> The task: Using the data below, transcribe exactly everything from the line that contains "C9: 47pF (N10, VA) -> 47pF (COM, N10)" down to the line that contains "R5: 8.2 (-5V, U3/VS) -> 8.2 (COM, U3/VS)". Include both of those lines and none of the pictures.
[Start of section]
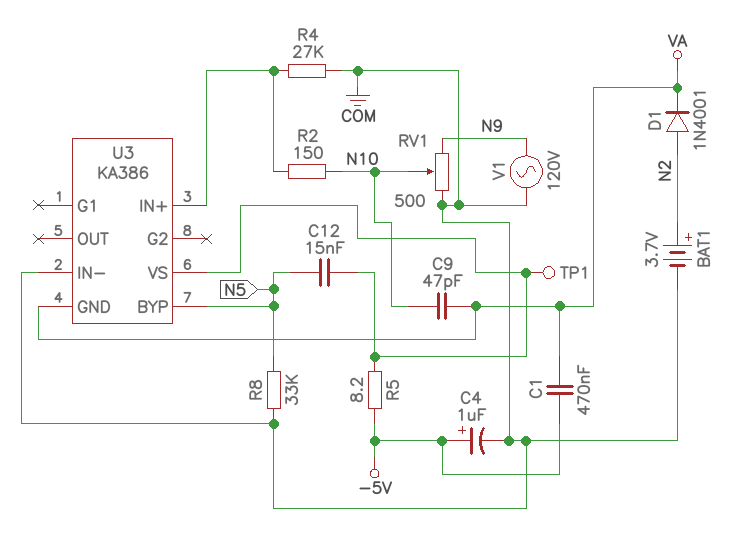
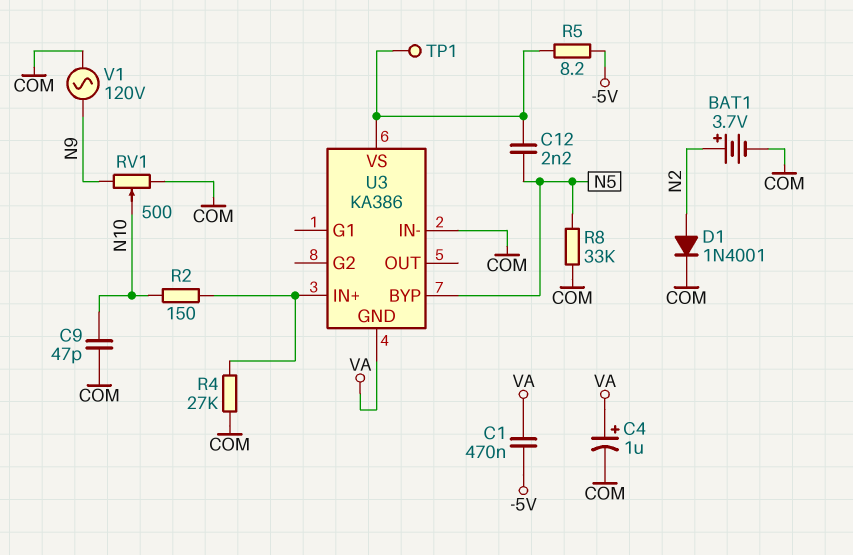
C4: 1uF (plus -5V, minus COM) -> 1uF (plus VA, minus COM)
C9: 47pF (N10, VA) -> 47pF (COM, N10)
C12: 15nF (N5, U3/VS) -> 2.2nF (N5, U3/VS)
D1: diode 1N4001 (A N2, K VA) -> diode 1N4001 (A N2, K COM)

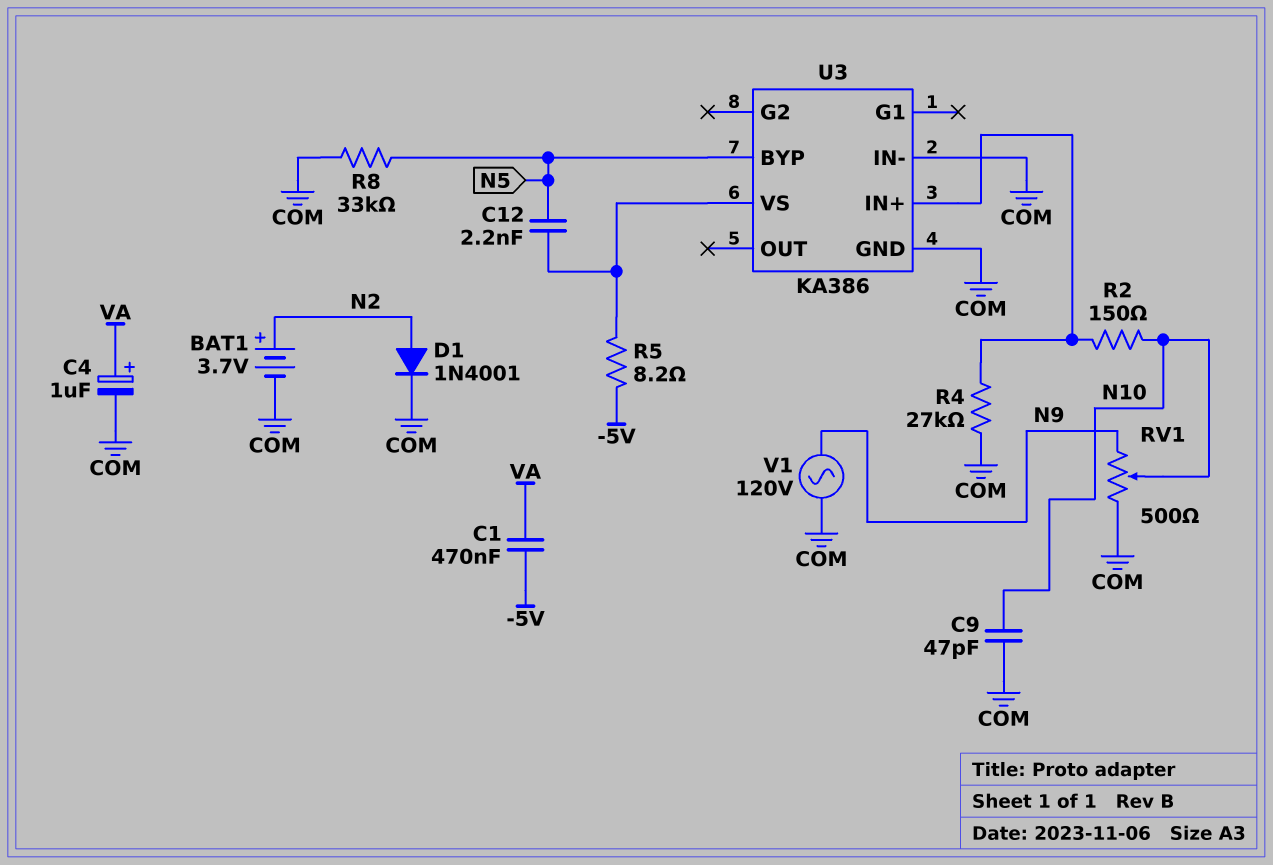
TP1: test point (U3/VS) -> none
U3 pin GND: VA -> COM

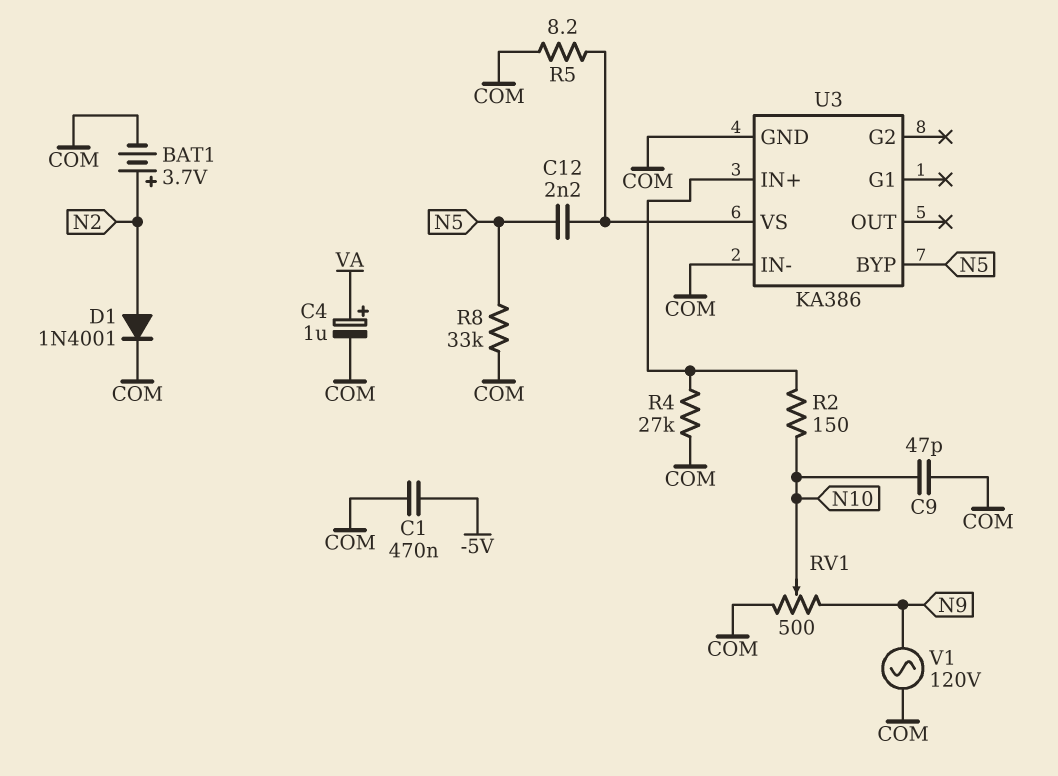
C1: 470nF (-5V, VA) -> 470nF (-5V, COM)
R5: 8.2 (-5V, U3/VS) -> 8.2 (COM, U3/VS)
[End of section]
[Start of section]
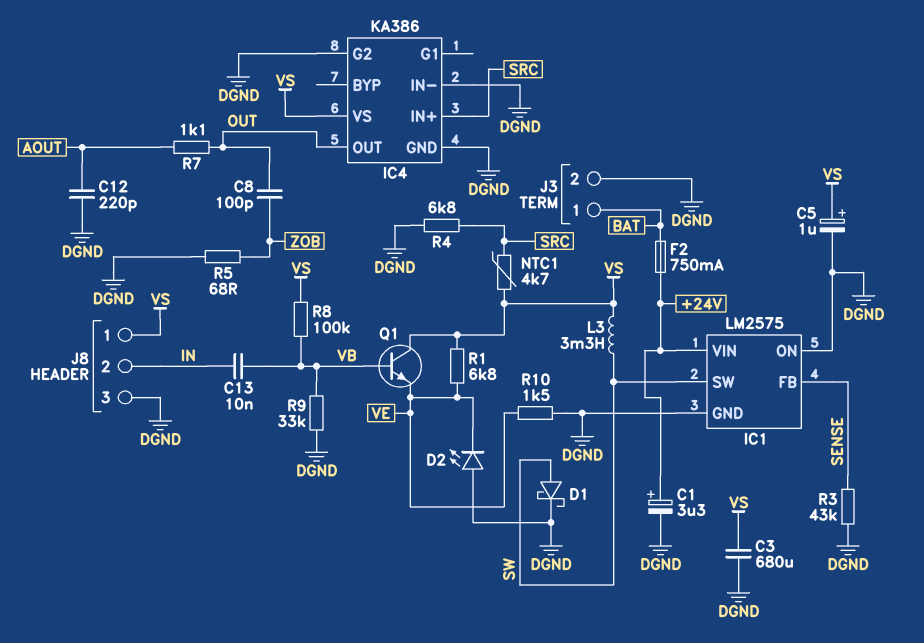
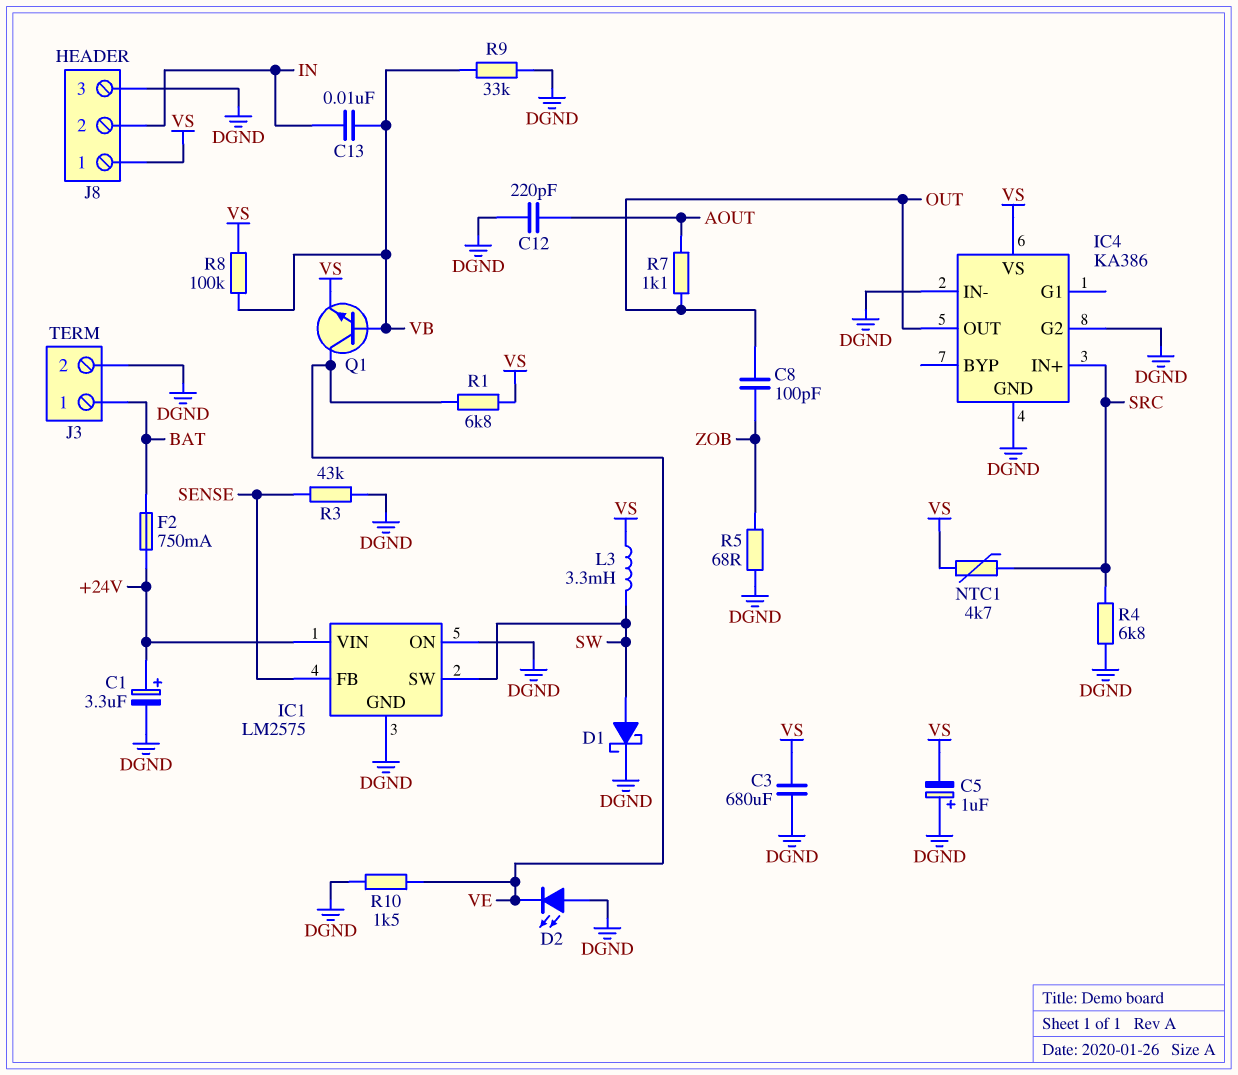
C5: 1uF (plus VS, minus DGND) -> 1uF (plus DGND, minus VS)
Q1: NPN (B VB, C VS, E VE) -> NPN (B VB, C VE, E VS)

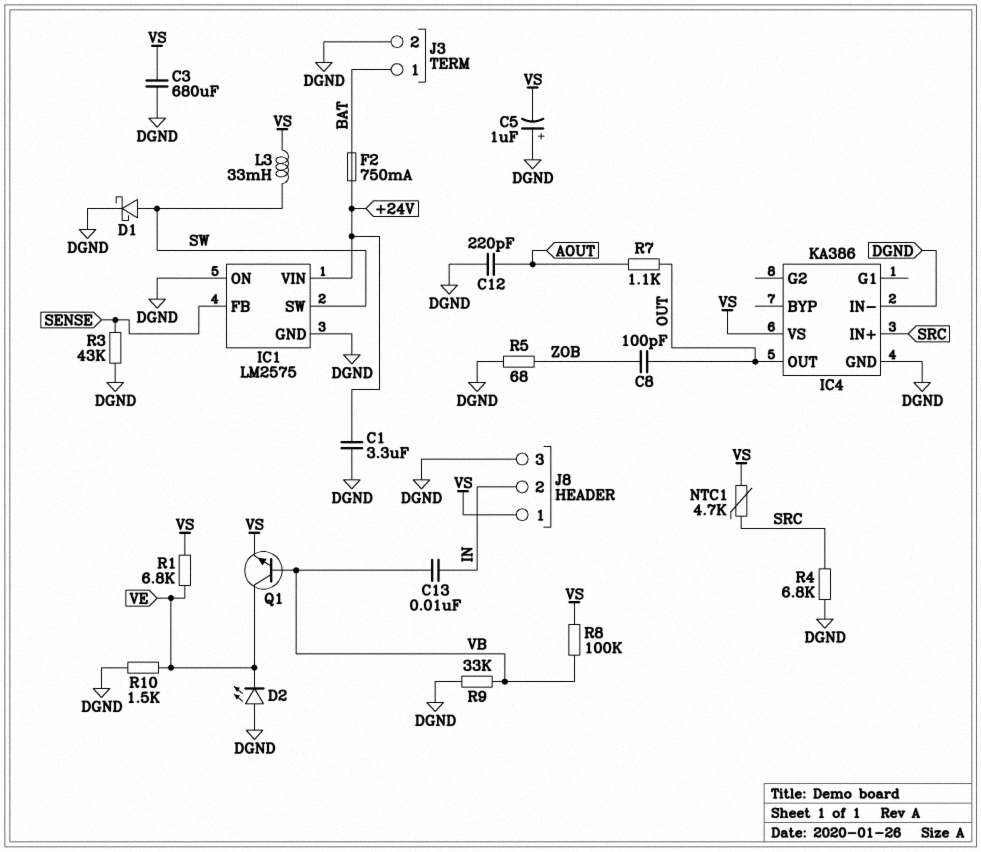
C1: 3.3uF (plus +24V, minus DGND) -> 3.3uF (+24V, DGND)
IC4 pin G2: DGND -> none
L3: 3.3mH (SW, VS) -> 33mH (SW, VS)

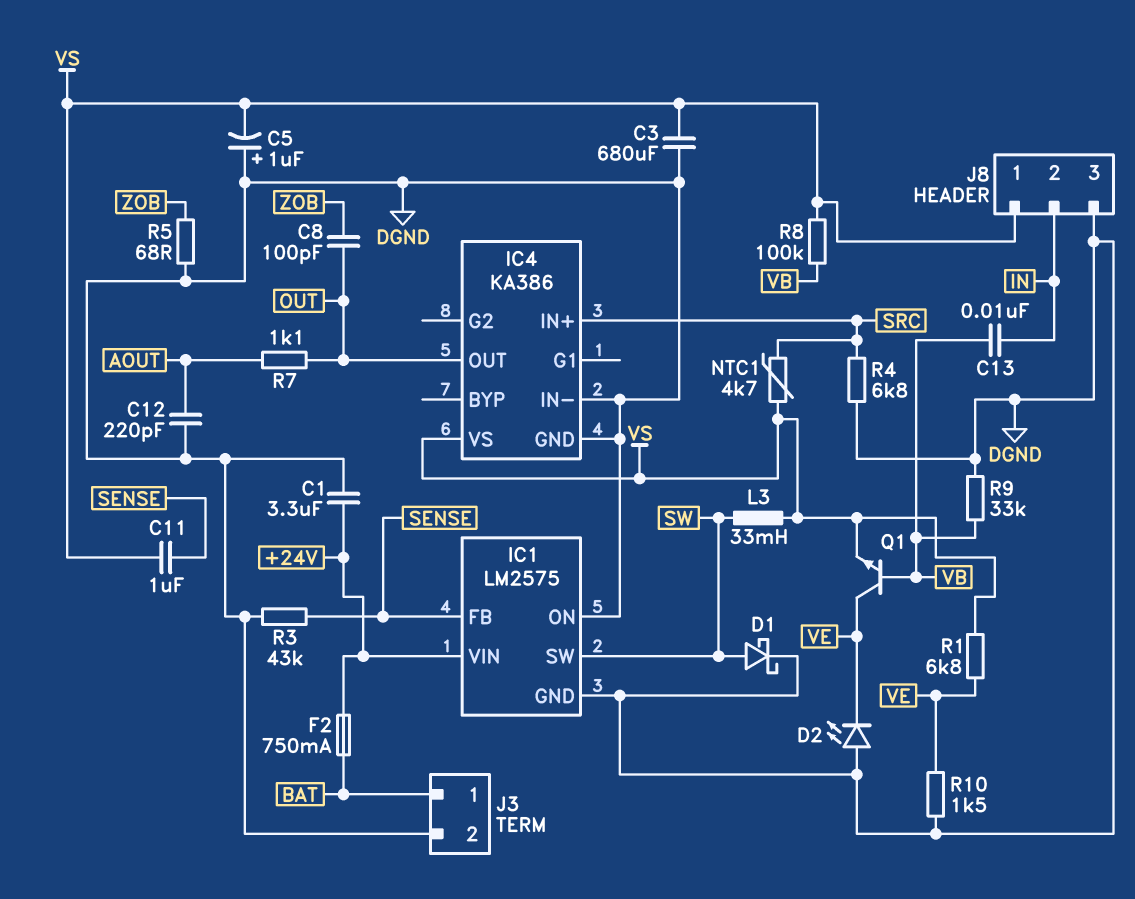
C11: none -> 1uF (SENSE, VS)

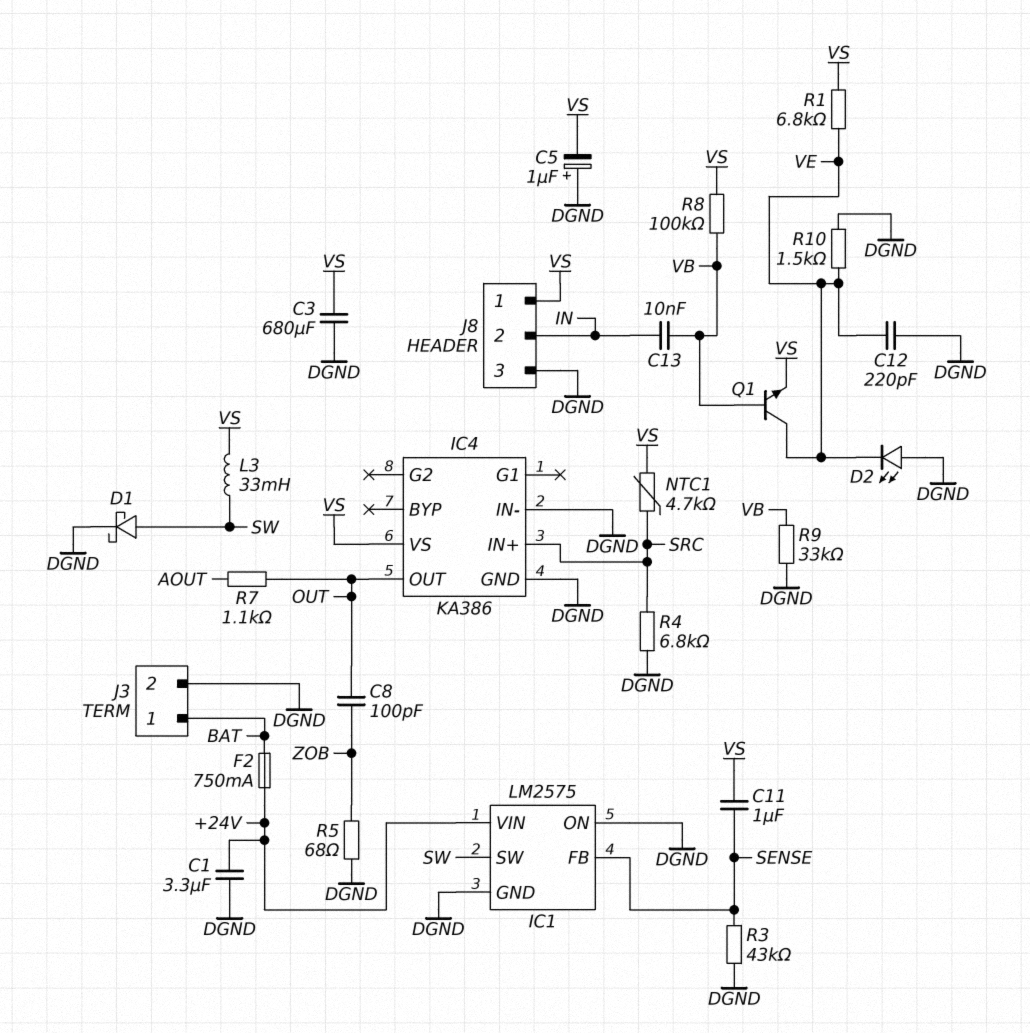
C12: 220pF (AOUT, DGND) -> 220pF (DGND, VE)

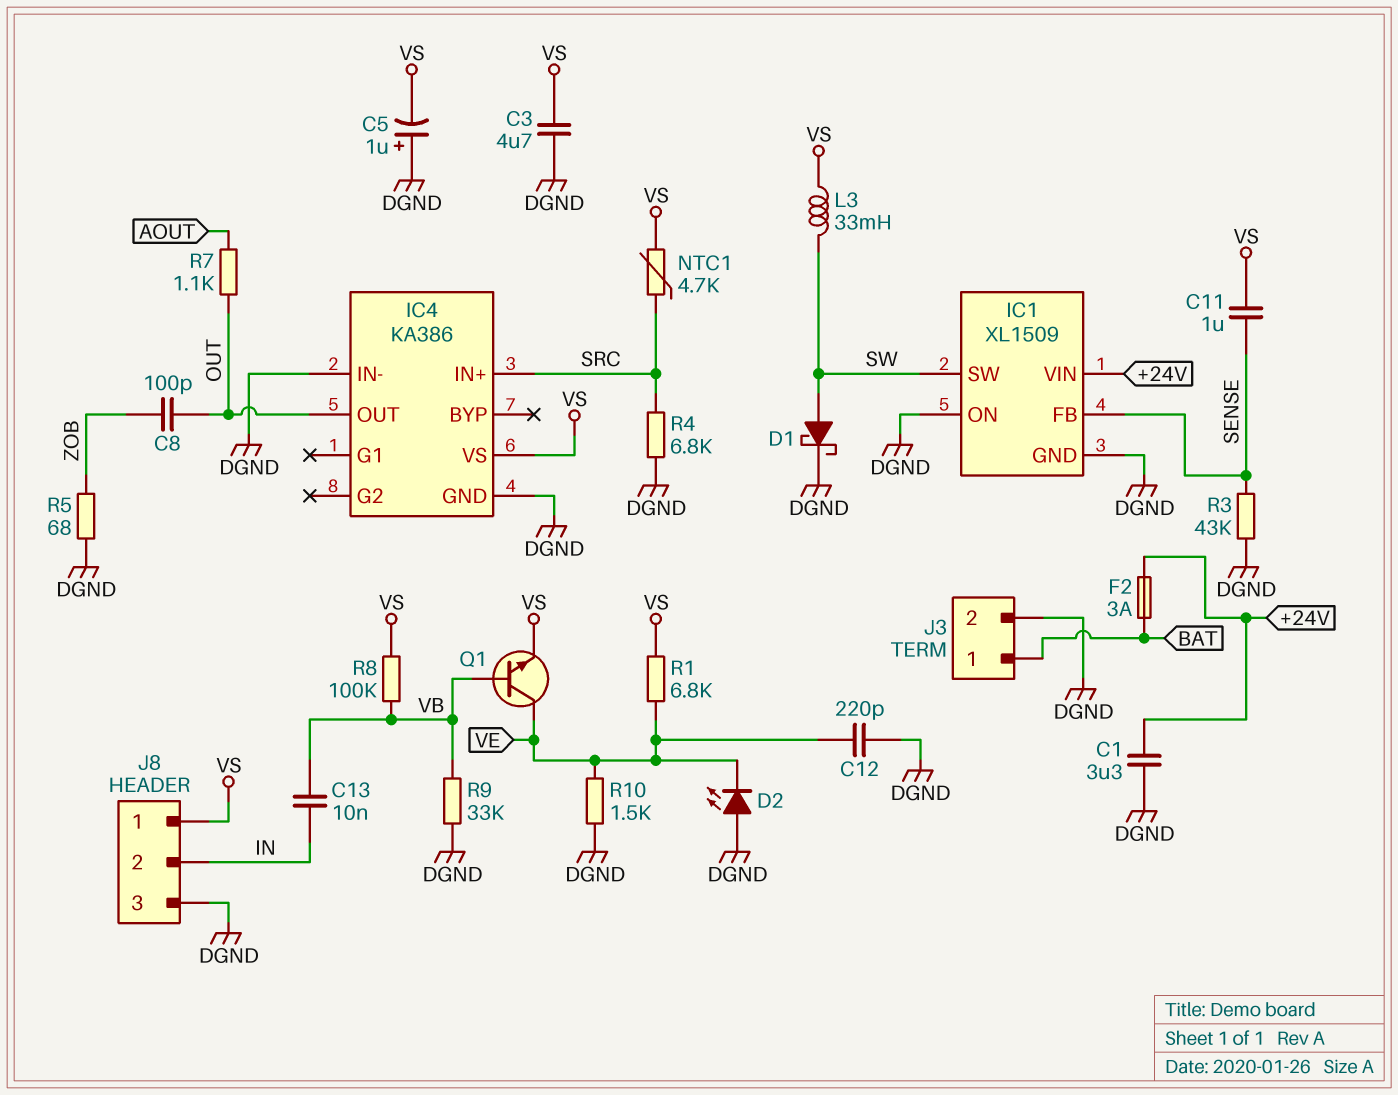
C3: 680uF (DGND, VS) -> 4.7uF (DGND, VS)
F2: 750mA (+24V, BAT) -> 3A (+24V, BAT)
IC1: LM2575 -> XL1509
[End of section]
> Answer box:
C9: 47pF (N10, VA) -> 47pF (COM, N10)
C12: 15nF (N5, U3/VS) -> 2.2nF (N5, U3/VS)
D1: diode 1N4001 (A N2, K VA) -> diode 1N4001 (A N2, K COM)

TP1: test point (U3/VS) -> none
U3 pin GND: VA -> COM

C1: 470nF (-5V, VA) -> 470nF (-5V, COM)
R5: 8.2 (-5V, U3/VS) -> 8.2 (COM, U3/VS)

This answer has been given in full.